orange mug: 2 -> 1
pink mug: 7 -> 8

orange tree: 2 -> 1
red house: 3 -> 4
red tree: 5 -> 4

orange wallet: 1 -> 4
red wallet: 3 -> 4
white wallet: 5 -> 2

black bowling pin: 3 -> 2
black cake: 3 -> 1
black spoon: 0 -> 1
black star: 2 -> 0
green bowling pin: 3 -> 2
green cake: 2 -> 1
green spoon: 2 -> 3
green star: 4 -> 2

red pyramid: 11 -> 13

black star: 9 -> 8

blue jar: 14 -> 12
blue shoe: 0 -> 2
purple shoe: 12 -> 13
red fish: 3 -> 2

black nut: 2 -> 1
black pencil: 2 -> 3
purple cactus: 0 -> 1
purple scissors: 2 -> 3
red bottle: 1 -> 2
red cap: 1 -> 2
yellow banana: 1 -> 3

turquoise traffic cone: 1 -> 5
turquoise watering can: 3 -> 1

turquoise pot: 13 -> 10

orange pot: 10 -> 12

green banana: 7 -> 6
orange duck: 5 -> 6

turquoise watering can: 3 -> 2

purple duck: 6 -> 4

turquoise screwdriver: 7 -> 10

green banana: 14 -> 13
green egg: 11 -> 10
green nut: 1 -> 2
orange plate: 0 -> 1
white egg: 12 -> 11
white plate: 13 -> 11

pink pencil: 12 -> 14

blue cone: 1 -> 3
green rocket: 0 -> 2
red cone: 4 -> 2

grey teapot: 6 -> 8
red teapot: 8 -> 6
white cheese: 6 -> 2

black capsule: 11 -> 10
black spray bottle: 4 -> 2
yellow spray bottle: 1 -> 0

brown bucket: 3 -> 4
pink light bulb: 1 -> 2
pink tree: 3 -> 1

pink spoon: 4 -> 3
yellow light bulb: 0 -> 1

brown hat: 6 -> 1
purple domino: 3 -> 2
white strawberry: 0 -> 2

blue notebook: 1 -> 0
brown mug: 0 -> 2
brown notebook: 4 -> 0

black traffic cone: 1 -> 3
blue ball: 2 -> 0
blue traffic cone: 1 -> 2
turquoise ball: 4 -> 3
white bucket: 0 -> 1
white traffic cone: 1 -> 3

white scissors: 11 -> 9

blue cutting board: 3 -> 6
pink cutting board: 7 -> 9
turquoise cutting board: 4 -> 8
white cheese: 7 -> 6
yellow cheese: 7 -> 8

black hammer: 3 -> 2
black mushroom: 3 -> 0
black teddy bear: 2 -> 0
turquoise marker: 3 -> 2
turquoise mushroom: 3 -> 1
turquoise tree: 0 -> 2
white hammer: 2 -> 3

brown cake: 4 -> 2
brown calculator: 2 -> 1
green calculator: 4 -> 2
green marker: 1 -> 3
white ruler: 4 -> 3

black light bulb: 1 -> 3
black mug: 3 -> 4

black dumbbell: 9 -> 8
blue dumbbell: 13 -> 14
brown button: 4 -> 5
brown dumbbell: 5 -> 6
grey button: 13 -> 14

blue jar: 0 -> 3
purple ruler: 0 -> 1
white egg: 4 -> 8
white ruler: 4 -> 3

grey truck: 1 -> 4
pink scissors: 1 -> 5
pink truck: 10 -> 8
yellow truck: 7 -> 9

_Exercise objective_
What this task asks for is an exact copy of the material above.

_Answer section_
orange mug: 2 -> 1
pink mug: 7 -> 8

orange tree: 2 -> 1
red house: 3 -> 4
red tree: 5 -> 4

orange wallet: 1 -> 4
red wallet: 3 -> 4
white wallet: 5 -> 2

black bowling pin: 3 -> 2
black cake: 3 -> 1
black spoon: 0 -> 1
black star: 2 -> 0
green bowling pin: 3 -> 2
green cake: 2 -> 1
green spoon: 2 -> 3
green star: 4 -> 2

red pyramid: 11 -> 13

black star: 9 -> 8

blue jar: 14 -> 12
blue shoe: 0 -> 2
purple shoe: 12 -> 13
red fish: 3 -> 2

black nut: 2 -> 1
black pencil: 2 -> 3
purple cactus: 0 -> 1
purple scissors: 2 -> 3
red bottle: 1 -> 2
red cap: 1 -> 2
yellow banana: 1 -> 3

turquoise traffic cone: 1 -> 5
turquoise watering can: 3 -> 1

turquoise pot: 13 -> 10

orange pot: 10 -> 12

green banana: 7 -> 6
orange duck: 5 -> 6

turquoise watering can: 3 -> 2

purple duck: 6 -> 4

turquoise screwdriver: 7 -> 10

green banana: 14 -> 13
green egg: 11 -> 10
green nut: 1 -> 2
orange plate: 0 -> 1
white egg: 12 -> 11
white plate: 13 -> 11

pink pencil: 12 -> 14

blue cone: 1 -> 3
green rocket: 0 -> 2
red cone: 4 -> 2

grey teapot: 6 -> 8
red teapot: 8 -> 6
white cheese: 6 -> 2

black capsule: 11 -> 10
black spray bottle: 4 -> 2
yellow spray bottle: 1 -> 0

brown bucket: 3 -> 4
pink light bulb: 1 -> 2
pink tree: 3 -> 1

pink spoon: 4 -> 3
yellow light bulb: 0 -> 1

brown hat: 6 -> 1
purple domino: 3 -> 2
white strawberry: 0 -> 2

blue notebook: 1 -> 0
brown mug: 0 -> 2
brown notebook: 4 -> 0

black traffic cone: 1 -> 3
blue ball: 2 -> 0
blue traffic cone: 1 -> 2
turquoise ball: 4 -> 3
white bucket: 0 -> 1
white traffic cone: 1 -> 3

white scissors: 11 -> 9

blue cutting board: 3 -> 6
pink cutting board: 7 -> 9
turquoise cutting board: 4 -> 8
white cheese: 7 -> 6
yellow cheese: 7 -> 8

black hammer: 3 -> 2
black mushroom: 3 -> 0
black teddy bear: 2 -> 0
turquoise marker: 3 -> 2
turquoise mushroom: 3 -> 1
turquoise tree: 0 -> 2
white hammer: 2 -> 3

brown cake: 4 -> 2
brown calculator: 2 -> 1
green calculator: 4 -> 2
green marker: 1 -> 3
white ruler: 4 -> 3

black light bulb: 1 -> 3
black mug: 3 -> 4

black dumbbell: 9 -> 8
blue dumbbell: 13 -> 14
brown button: 4 -> 5
brown dumbbell: 5 -> 6
grey button: 13 -> 14

blue jar: 0 -> 3
purple ruler: 0 -> 1
white egg: 4 -> 8
white ruler: 4 -> 3

grey truck: 1 -> 4
pink scissors: 1 -> 5
pink truck: 10 -> 8
yellow truck: 7 -> 9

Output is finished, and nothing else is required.